╭─ Data for this task
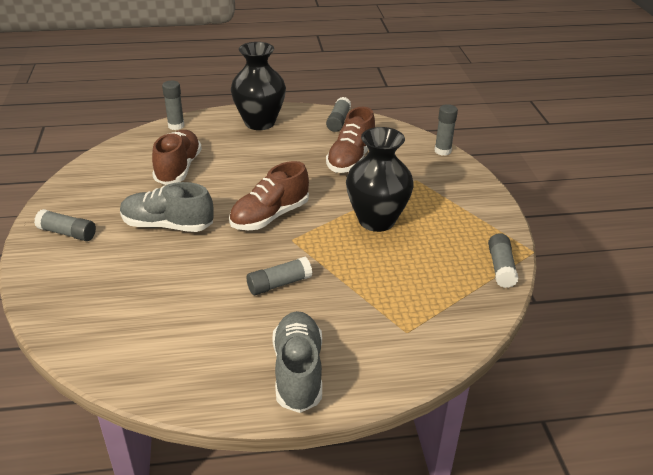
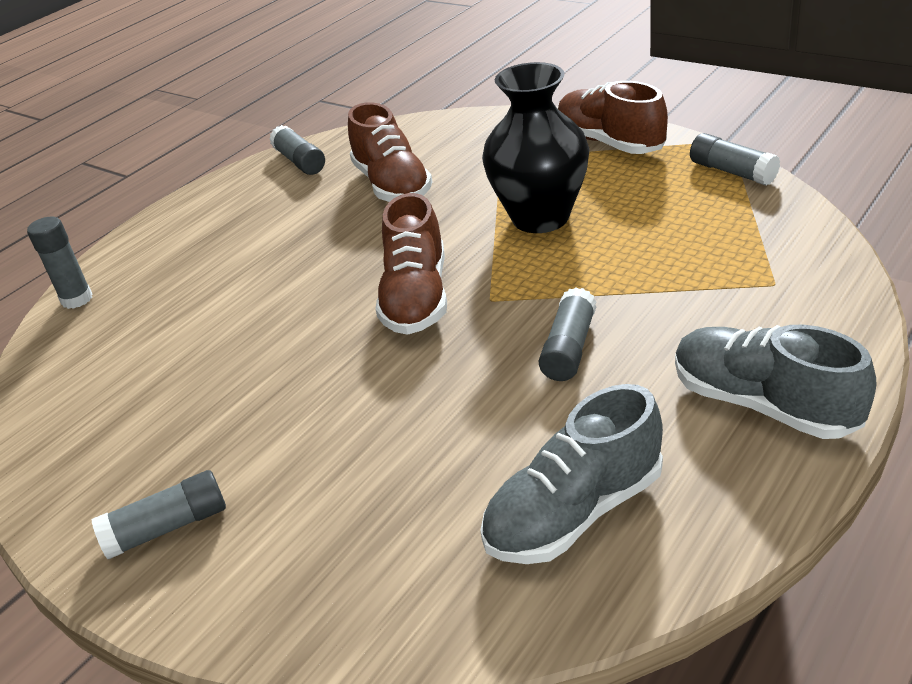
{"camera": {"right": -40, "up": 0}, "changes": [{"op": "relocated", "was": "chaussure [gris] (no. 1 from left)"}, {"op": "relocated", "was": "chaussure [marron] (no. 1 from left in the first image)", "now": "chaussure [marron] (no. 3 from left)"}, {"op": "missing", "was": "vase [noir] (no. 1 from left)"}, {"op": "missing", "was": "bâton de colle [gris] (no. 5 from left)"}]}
╰─
╭─ Data for this task
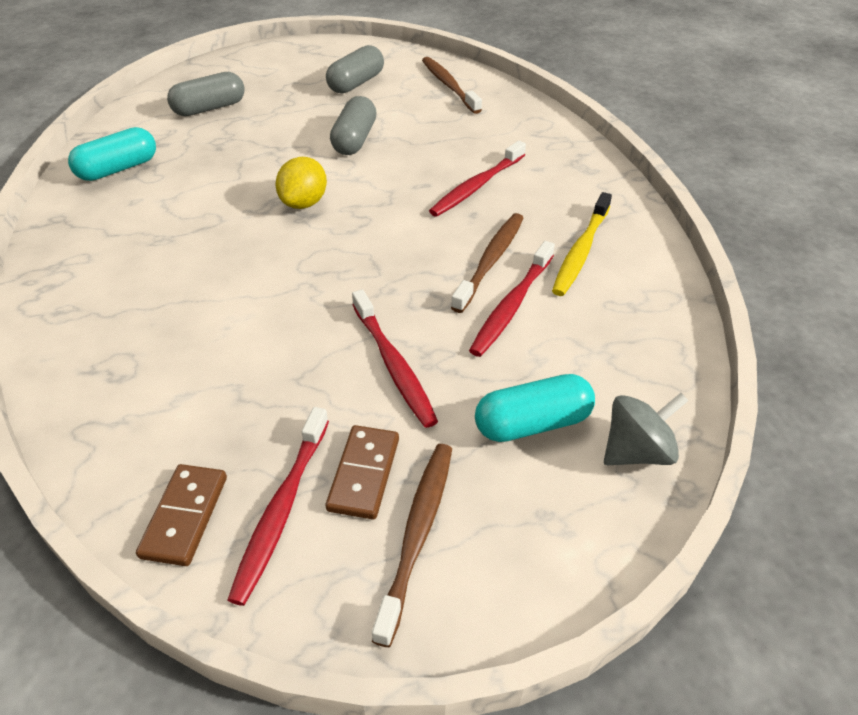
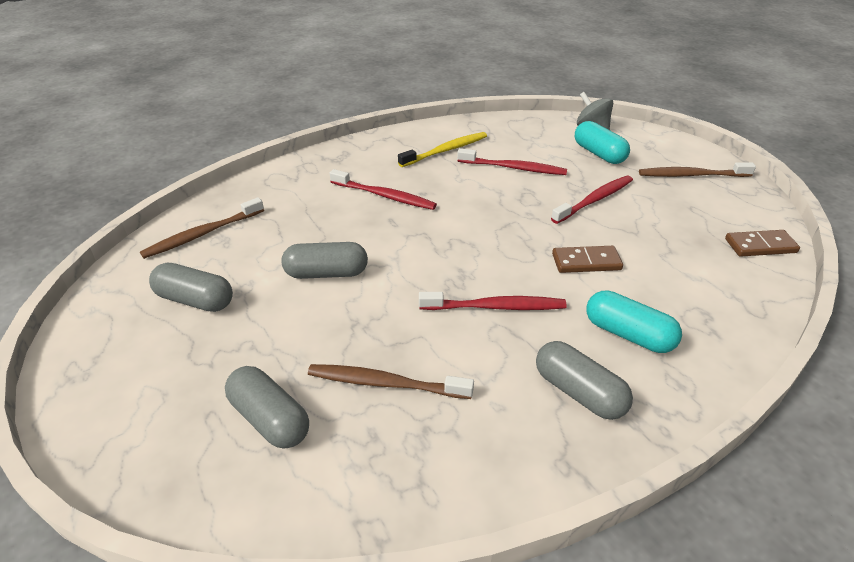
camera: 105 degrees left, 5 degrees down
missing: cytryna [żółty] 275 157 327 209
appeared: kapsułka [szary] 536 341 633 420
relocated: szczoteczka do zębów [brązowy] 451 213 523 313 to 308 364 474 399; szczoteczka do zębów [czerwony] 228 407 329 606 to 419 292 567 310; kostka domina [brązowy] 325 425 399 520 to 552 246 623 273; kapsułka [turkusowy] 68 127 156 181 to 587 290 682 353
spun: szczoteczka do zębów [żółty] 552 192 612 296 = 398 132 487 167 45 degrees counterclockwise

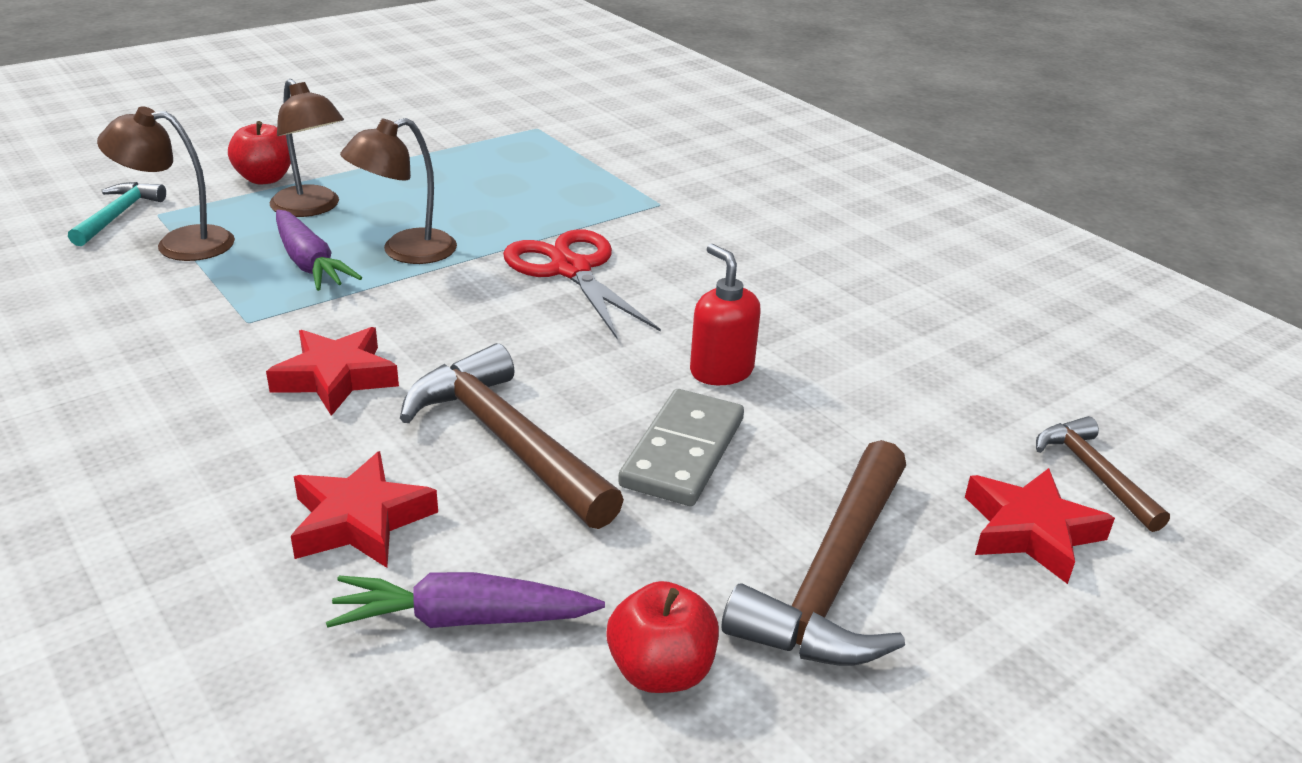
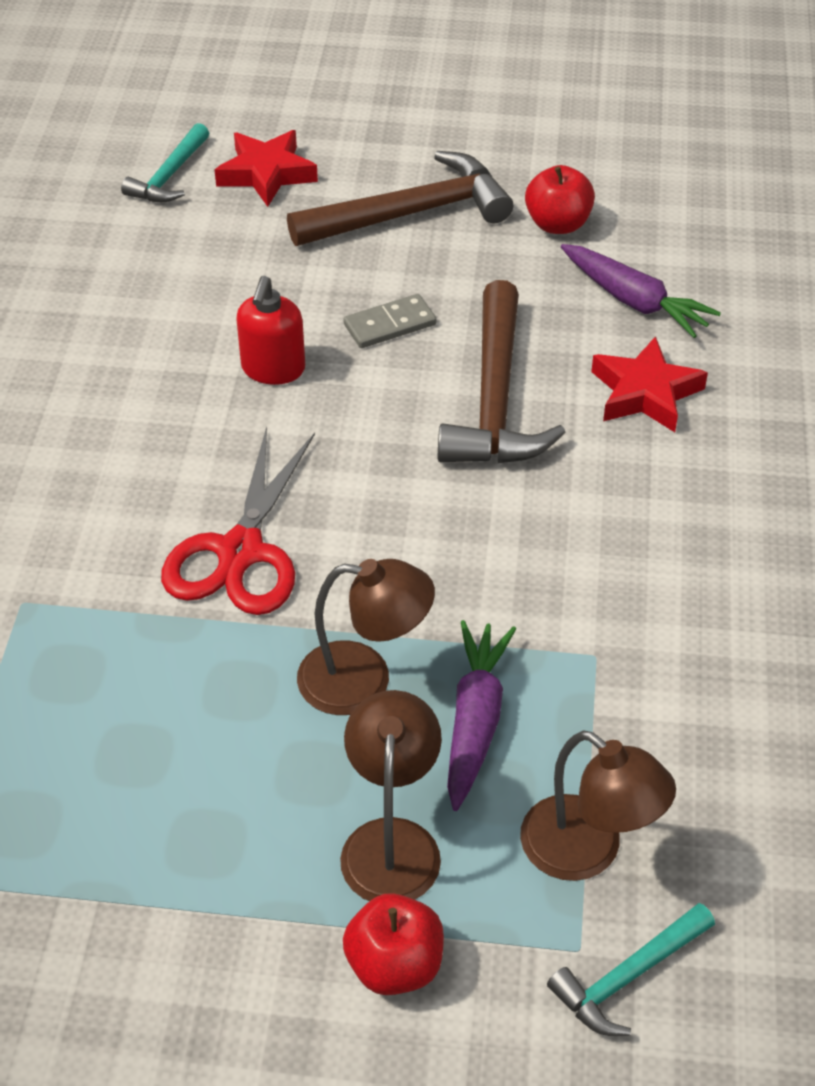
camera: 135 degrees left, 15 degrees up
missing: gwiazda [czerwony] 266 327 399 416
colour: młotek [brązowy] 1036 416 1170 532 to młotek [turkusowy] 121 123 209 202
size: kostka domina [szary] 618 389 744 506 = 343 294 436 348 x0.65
╰─
# Exercise description
Transcribe the records above from the line holding "camera: 105 degrees left, 5 degrees down" down to the line holding "appeared: kapsułka [szary] 536 341 633 420", inclusive, without adding anything.

# Task result
camera: 105 degrees left, 5 degrees down
missing: cytryna [żółty] 275 157 327 209
appeared: kapsułka [szary] 536 341 633 420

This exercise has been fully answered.